◆ YOUR INSTRUCTIONS
Every line below between the one holding "AUDIO1 pin TX: 7 -> 4" and the one holding "BUZZER pin VCC: GND -> VIN", inclusive, should be copied exactly, and no other line.

Stored entries:
BEGIN

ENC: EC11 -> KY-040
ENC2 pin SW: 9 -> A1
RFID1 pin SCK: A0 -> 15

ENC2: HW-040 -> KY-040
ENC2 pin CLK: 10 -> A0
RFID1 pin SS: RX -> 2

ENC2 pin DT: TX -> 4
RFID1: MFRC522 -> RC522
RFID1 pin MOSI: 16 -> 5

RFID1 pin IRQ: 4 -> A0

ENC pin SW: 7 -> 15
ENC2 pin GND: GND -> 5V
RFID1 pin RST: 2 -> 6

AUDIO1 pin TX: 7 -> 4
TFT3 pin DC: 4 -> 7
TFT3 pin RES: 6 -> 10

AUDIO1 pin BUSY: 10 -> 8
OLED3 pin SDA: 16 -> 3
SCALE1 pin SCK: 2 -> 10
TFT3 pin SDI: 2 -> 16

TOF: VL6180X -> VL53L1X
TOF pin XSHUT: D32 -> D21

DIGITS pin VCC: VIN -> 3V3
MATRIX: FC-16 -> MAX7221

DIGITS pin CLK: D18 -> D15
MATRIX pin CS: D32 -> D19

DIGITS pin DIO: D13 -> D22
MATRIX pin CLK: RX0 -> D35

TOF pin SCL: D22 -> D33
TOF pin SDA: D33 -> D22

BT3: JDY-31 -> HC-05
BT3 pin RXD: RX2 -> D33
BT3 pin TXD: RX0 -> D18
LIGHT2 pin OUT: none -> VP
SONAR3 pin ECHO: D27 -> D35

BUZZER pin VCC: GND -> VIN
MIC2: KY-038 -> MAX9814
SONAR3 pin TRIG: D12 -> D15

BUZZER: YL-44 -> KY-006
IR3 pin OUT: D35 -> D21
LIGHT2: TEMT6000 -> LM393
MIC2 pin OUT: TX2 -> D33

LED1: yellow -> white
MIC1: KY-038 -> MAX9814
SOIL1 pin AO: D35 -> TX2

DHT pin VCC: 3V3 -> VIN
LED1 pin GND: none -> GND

END

◆ RESPONSE TO THIS TASK
AUDIO1 pin TX: 7 -> 4
TFT3 pin DC: 4 -> 7
TFT3 pin RES: 6 -> 10

AUDIO1 pin BUSY: 10 -> 8
OLED3 pin SDA: 16 -> 3
SCALE1 pin SCK: 2 -> 10
TFT3 pin SDI: 2 -> 16

TOF: VL6180X -> VL53L1X
TOF pin XSHUT: D32 -> D21

DIGITS pin VCC: VIN -> 3V3
MATRIX: FC-16 -> MAX7221

DIGITS pin CLK: D18 -> D15
MATRIX pin CS: D32 -> D19

DIGITS pin DIO: D13 -> D22
MATRIX pin CLK: RX0 -> D35

TOF pin SCL: D22 -> D33
TOF pin SDA: D33 -> D22

BT3: JDY-31 -> HC-05
BT3 pin RXD: RX2 -> D33
BT3 pin TXD: RX0 -> D18
LIGHT2 pin OUT: none -> VP
SONAR3 pin ECHO: D27 -> D35

BUZZER pin VCC: GND -> VIN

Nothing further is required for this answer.